═════ DATA SUPPLIED

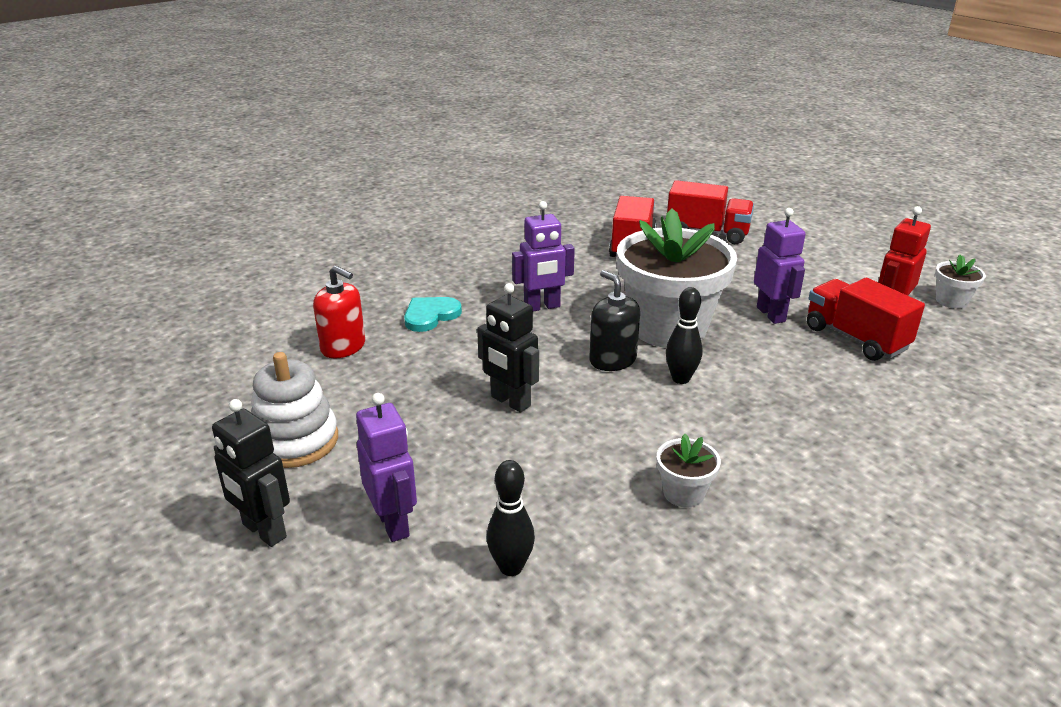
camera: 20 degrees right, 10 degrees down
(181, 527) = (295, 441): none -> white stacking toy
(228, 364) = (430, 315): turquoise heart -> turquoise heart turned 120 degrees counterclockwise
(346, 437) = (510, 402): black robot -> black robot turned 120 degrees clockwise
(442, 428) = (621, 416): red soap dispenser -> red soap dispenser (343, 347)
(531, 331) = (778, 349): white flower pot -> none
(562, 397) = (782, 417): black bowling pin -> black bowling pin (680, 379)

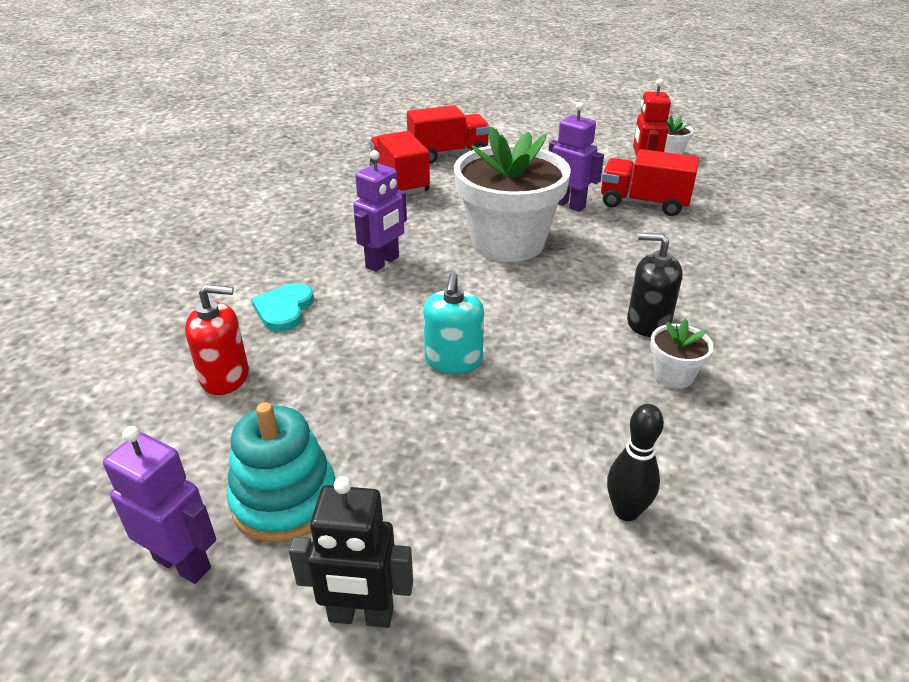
camera: 35 degrees left, 5 degrees up
(295, 441) = (284, 500): white stacking toy -> turquoise stacking toy
(393, 523) = (482, 530): purple robot -> purple robot (183, 563)
(510, 402) = (453, 360): black robot -> turquoise soap dispenser
(612, 360) = (495, 287): black soap dispenser -> black soap dispenser (648, 322)
(680, 379) = (565, 282): black bowling pin -> none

══════════

ASSIGNMENT »
Output the records above exactly as they are, leaving out the pictures.

RESULT OF THE TASK »
camera: 20 degrees right, 10 degrees down
(181, 527) = (295, 441): none -> white stacking toy
(228, 364) = (430, 315): turquoise heart -> turquoise heart turned 120 degrees counterclockwise
(346, 437) = (510, 402): black robot -> black robot turned 120 degrees clockwise
(442, 428) = (621, 416): red soap dispenser -> red soap dispenser (343, 347)
(531, 331) = (778, 349): white flower pot -> none
(562, 397) = (782, 417): black bowling pin -> black bowling pin (680, 379)

camera: 35 degrees left, 5 degrees up
(295, 441) = (284, 500): white stacking toy -> turquoise stacking toy
(393, 523) = (482, 530): purple robot -> purple robot (183, 563)
(510, 402) = (453, 360): black robot -> turquoise soap dispenser
(612, 360) = (495, 287): black soap dispenser -> black soap dispenser (648, 322)
(680, 379) = (565, 282): black bowling pin -> none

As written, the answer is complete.